[Source material]
__________________________________________________

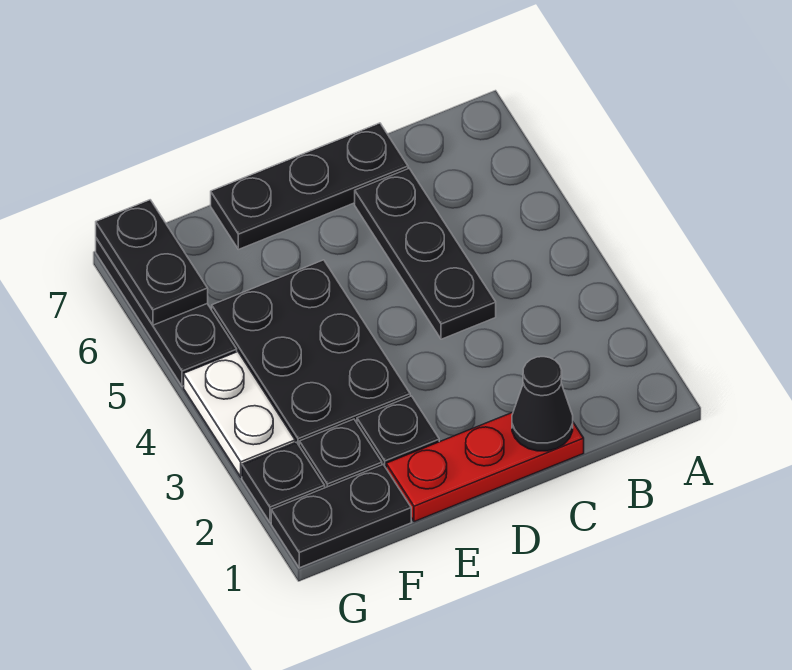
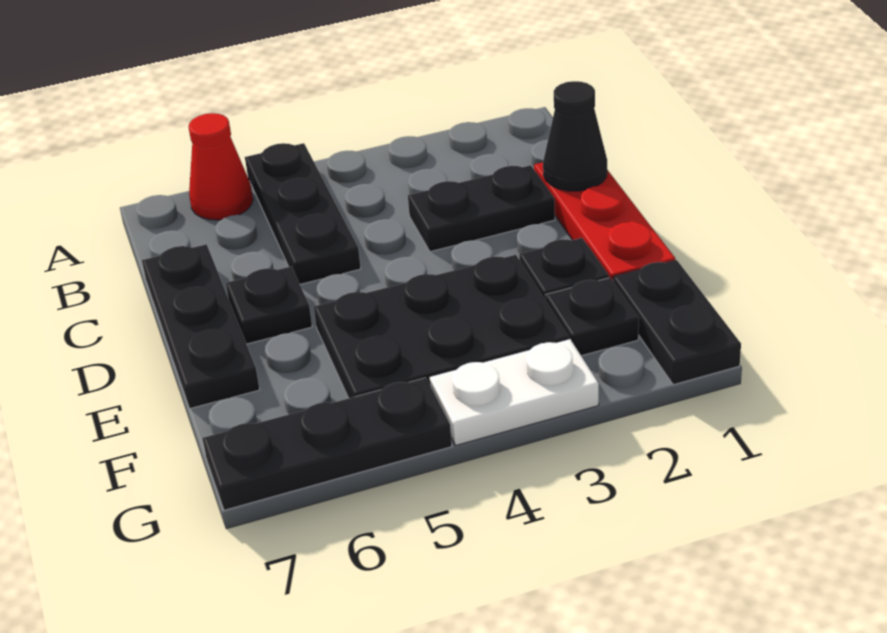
none -> red cone A6 level 1
black plate C4:C6 level 1 -> black plate A5:C5 level 1
black plate G2 level 1 -> black plate D6 level 1
black plate G6:G7 level 2 -> black plate C2:C3 level 1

__________________________________________________

Repeat the data word for word. Skip the pictures.

[Finished exercise]
none -> red cone A6 level 1
black plate C4:C6 level 1 -> black plate A5:C5 level 1
black plate G2 level 1 -> black plate D6 level 1
black plate G6:G7 level 2 -> black plate C2:C3 level 1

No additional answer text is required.